>>>>>

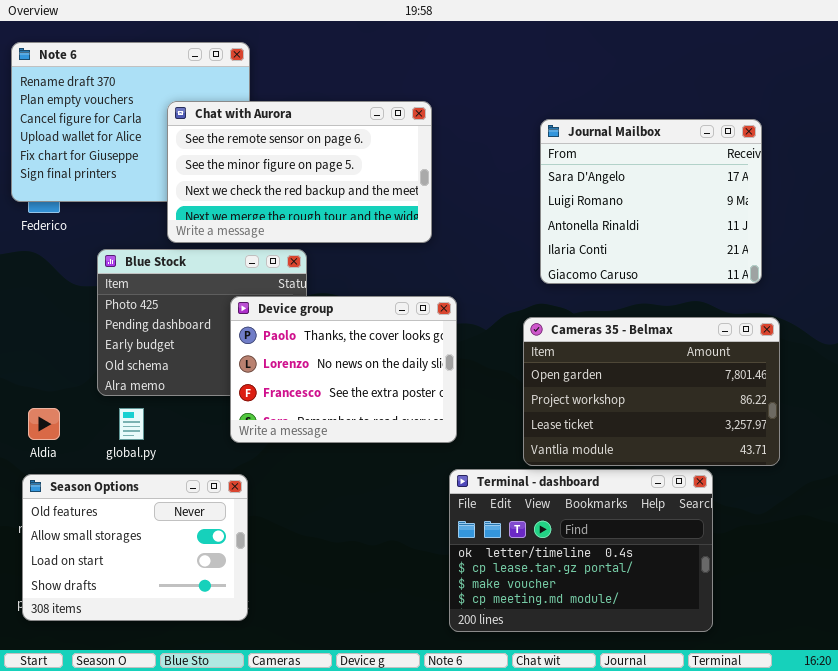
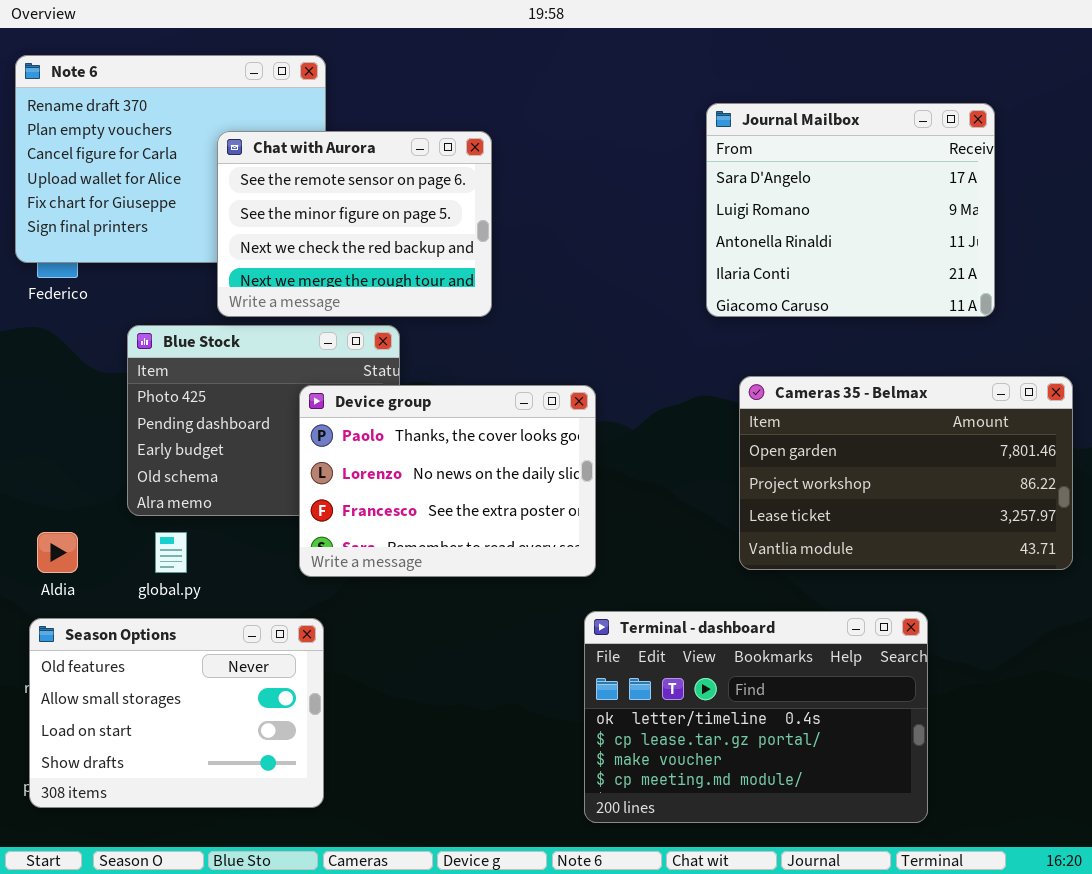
Chat with Aurora: [167,101,432,243] -> [217,131,492,317], resized
Journal Mailbox: [540,119,762,284] -> [706,103,995,317], moved
Cameras 35 - Belmax: [523,317,780,466] -> [739,376,1073,570], moved

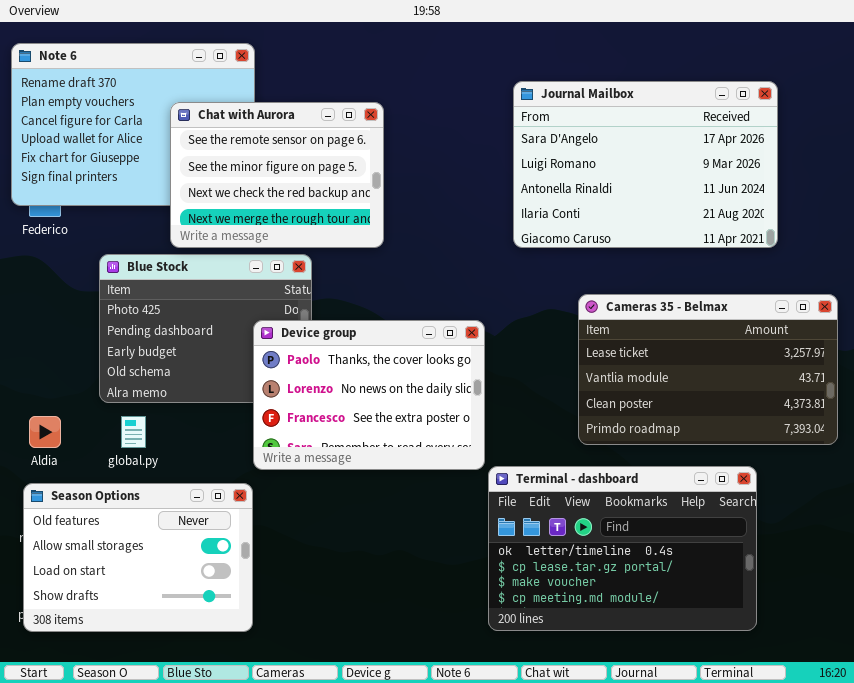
Journal Mailbox: [706,103,995,317] -> [513,81,778,248], resized
Cameras 35 - Belmax: [739,376,1073,570] -> [578,294,838,445], scrolled down 2 rows
Device group: [299,385,596,577] -> [253,320,485,470], moved
Terminal - dashboard: [584,611,928,823] -> [488,466,757,631], moved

<<<<<

▶ _What the task asks_:
Leave the pictures out and print every record exactly.

▶ _Answer box_:
Chat with Aurora: [167,101,432,243] -> [217,131,492,317], resized
Journal Mailbox: [540,119,762,284] -> [706,103,995,317], moved
Cameras 35 - Belmax: [523,317,780,466] -> [739,376,1073,570], moved

Journal Mailbox: [706,103,995,317] -> [513,81,778,248], resized
Cameras 35 - Belmax: [739,376,1073,570] -> [578,294,838,445], scrolled down 2 rows
Device group: [299,385,596,577] -> [253,320,485,470], moved
Terminal - dashboard: [584,611,928,823] -> [488,466,757,631], moved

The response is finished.